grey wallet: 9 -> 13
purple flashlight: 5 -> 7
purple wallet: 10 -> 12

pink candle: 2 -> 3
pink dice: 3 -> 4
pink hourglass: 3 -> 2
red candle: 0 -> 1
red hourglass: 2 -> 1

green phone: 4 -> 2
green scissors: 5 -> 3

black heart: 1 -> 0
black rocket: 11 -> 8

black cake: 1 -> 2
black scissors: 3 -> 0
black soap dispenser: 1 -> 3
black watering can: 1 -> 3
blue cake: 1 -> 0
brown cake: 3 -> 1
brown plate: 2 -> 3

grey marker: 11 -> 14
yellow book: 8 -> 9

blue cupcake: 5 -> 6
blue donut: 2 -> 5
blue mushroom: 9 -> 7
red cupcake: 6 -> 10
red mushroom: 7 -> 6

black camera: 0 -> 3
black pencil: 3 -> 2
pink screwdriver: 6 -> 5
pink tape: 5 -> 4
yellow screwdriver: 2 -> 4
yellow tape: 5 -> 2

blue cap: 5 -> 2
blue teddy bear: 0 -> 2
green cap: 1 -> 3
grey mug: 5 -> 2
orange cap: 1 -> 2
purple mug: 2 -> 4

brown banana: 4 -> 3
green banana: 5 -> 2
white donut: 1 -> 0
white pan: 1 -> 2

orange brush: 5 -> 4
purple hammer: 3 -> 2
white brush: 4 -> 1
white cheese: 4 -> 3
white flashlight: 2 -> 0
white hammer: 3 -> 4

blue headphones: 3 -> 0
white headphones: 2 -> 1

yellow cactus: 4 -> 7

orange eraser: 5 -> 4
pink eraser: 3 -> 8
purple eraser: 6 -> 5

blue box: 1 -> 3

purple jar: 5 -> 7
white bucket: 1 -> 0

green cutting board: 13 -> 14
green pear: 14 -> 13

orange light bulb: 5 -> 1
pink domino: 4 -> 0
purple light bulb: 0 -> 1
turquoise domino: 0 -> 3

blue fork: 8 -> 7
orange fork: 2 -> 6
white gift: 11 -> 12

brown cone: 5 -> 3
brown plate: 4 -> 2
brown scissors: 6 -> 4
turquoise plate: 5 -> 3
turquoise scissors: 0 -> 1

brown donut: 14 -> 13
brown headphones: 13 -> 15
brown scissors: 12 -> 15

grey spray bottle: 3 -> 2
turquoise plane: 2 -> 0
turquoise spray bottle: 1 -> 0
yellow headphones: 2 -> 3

INSTRUCTIONS FOR THE TASK:
Exactly as they appear, please write out the lines from the opening of the listing above down to the line containing "black rocket: 11 -> 8", with both end lines included.

RESPONSE AREA:
grey wallet: 9 -> 13
purple flashlight: 5 -> 7
purple wallet: 10 -> 12

pink candle: 2 -> 3
pink dice: 3 -> 4
pink hourglass: 3 -> 2
red candle: 0 -> 1
red hourglass: 2 -> 1

green phone: 4 -> 2
green scissors: 5 -> 3

black heart: 1 -> 0
black rocket: 11 -> 8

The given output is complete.